--- Available data Enclosed Below ---

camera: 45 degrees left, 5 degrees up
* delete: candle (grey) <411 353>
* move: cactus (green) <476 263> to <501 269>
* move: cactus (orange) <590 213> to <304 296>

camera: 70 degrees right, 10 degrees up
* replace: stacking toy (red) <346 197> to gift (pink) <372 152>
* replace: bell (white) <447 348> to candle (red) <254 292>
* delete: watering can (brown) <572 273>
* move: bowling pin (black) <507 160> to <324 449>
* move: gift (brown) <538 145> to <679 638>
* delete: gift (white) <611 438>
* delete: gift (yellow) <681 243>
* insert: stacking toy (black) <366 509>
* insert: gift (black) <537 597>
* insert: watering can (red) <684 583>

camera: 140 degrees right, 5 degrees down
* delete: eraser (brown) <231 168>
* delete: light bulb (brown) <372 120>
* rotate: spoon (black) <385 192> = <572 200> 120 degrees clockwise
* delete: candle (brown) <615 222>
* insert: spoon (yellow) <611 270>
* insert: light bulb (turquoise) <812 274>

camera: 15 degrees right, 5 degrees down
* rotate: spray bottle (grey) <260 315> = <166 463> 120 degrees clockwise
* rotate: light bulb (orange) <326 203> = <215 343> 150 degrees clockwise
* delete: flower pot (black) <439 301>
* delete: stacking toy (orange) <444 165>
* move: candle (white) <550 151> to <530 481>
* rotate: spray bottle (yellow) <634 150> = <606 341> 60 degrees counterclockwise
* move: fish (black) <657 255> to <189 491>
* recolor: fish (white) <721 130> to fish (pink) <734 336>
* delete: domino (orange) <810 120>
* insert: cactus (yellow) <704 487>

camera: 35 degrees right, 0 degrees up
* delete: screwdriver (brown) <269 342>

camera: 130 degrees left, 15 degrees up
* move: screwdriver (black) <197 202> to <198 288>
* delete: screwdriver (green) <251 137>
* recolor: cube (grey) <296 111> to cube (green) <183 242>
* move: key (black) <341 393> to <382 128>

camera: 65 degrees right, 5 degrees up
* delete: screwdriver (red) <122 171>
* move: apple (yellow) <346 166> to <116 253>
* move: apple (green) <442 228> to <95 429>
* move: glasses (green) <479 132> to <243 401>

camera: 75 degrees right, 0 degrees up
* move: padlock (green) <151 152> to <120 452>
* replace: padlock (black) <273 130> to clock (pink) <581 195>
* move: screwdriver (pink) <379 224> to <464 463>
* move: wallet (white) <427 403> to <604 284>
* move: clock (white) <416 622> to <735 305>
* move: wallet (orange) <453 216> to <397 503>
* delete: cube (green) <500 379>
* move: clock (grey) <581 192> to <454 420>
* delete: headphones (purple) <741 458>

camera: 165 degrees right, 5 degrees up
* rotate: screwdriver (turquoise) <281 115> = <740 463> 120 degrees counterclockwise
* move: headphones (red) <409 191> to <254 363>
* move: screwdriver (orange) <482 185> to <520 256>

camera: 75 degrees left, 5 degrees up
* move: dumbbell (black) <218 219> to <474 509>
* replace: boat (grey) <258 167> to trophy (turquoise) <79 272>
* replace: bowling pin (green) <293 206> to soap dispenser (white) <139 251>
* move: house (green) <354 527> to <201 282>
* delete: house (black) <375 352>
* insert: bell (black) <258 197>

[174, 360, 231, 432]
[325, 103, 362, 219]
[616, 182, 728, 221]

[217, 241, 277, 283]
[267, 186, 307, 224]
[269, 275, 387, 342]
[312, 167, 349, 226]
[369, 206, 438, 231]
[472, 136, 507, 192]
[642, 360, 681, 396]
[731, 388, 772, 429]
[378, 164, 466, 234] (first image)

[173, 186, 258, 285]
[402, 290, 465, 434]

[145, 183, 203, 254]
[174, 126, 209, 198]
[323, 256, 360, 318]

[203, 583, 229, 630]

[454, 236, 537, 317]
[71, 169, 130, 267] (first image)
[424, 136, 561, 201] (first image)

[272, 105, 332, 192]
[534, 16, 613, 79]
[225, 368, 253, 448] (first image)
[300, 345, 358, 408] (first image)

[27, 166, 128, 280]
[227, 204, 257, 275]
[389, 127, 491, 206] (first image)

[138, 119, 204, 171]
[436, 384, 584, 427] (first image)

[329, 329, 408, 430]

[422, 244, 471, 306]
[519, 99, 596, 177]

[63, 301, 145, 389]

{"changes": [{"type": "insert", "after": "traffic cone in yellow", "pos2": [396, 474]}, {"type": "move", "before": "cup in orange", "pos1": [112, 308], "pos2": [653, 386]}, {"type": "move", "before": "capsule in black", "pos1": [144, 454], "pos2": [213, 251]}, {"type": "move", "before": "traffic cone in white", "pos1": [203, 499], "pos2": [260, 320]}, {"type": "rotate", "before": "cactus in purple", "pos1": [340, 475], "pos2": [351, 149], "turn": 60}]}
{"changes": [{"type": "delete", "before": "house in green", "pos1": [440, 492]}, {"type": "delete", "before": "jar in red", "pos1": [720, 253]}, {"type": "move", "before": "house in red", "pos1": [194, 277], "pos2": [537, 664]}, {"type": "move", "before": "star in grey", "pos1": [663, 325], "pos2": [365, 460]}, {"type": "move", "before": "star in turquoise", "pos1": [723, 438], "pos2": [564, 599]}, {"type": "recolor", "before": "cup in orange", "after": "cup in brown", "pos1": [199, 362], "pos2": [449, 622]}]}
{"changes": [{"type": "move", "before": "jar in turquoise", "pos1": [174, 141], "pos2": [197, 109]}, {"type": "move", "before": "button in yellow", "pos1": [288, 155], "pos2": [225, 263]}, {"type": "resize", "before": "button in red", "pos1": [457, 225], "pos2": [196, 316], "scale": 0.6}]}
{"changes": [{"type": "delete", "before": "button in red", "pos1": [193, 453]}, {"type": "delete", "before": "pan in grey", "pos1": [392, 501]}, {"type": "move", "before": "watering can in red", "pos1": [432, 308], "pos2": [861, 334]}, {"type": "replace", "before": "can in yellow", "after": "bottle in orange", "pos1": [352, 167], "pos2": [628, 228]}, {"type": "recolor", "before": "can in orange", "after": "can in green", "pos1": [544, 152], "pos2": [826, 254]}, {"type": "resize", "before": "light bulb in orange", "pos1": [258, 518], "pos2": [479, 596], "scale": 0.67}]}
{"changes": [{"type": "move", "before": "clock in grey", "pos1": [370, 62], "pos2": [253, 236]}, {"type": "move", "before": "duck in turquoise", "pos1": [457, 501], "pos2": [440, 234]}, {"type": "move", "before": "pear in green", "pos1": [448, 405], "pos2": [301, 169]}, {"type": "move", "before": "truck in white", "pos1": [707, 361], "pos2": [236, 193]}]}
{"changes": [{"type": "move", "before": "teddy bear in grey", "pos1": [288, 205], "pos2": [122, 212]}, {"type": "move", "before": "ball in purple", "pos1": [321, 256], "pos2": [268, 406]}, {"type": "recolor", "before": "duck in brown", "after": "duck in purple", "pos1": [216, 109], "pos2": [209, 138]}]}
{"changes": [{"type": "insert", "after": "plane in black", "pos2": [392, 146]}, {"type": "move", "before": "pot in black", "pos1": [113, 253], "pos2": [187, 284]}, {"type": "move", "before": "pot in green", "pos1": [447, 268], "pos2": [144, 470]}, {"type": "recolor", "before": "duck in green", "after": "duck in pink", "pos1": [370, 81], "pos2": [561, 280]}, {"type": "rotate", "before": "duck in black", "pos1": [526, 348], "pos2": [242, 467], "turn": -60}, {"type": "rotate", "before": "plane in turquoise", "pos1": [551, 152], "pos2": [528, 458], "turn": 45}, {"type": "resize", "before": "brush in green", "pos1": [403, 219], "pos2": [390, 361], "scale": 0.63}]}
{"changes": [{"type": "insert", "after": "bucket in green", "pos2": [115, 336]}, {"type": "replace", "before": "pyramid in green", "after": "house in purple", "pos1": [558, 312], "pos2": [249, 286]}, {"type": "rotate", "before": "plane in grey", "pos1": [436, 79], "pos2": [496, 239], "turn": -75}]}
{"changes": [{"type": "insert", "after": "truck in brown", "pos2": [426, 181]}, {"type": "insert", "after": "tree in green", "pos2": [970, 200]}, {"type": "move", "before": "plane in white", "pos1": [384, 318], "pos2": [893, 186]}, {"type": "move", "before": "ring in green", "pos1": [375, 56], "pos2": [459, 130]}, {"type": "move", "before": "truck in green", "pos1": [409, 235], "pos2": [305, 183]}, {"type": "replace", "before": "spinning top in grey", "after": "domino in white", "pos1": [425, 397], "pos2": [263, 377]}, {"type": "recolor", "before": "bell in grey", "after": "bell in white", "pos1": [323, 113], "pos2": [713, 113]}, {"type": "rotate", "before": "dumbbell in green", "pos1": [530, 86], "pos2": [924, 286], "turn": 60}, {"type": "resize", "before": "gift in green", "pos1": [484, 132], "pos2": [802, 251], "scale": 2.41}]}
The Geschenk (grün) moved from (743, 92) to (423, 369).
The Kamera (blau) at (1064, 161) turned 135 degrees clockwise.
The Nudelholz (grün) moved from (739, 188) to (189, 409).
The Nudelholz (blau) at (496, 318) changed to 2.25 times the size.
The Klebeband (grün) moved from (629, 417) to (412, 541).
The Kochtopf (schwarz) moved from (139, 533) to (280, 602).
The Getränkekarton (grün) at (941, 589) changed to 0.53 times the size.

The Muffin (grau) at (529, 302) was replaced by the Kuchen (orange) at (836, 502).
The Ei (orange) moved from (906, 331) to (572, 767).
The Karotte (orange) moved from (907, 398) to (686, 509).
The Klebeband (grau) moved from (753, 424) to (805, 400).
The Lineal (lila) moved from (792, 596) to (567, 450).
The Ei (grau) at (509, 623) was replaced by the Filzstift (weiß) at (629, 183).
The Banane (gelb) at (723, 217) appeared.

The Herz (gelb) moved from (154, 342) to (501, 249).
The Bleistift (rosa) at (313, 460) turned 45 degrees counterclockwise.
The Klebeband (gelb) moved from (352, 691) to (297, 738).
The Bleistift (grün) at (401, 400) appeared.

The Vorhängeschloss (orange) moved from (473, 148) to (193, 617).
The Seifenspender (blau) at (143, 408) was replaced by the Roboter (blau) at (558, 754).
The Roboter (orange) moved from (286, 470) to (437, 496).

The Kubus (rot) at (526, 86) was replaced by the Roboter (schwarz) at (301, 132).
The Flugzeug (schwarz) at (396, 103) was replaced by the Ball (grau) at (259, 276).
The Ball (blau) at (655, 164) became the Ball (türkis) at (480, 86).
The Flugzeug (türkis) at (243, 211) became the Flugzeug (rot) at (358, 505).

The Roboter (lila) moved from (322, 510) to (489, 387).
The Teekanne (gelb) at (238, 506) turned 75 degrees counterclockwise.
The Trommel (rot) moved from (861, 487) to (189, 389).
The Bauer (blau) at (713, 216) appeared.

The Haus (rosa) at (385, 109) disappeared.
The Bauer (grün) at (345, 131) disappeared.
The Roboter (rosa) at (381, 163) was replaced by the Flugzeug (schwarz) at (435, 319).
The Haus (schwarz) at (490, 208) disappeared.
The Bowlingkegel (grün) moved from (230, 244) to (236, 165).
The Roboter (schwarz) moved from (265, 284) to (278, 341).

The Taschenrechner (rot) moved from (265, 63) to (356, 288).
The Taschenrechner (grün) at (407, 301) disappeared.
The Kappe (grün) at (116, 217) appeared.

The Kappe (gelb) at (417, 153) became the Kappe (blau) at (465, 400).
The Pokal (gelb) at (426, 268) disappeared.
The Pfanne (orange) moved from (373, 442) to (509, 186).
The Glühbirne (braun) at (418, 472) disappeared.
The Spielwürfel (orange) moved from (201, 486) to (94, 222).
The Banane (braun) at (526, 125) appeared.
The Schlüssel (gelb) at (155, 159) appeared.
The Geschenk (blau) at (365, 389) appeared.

--- End of Enclosed Available data ---

Aim of the task :: Your reply must contain exactly the lines from the first line of the data through the line holding "to <501 269>", and nothing more.

Exercise answer ::
camera: 45 degrees left, 5 degrees up
* delete: candle (grey) <411 353>
* move: cactus (green) <476 263> to <501 269>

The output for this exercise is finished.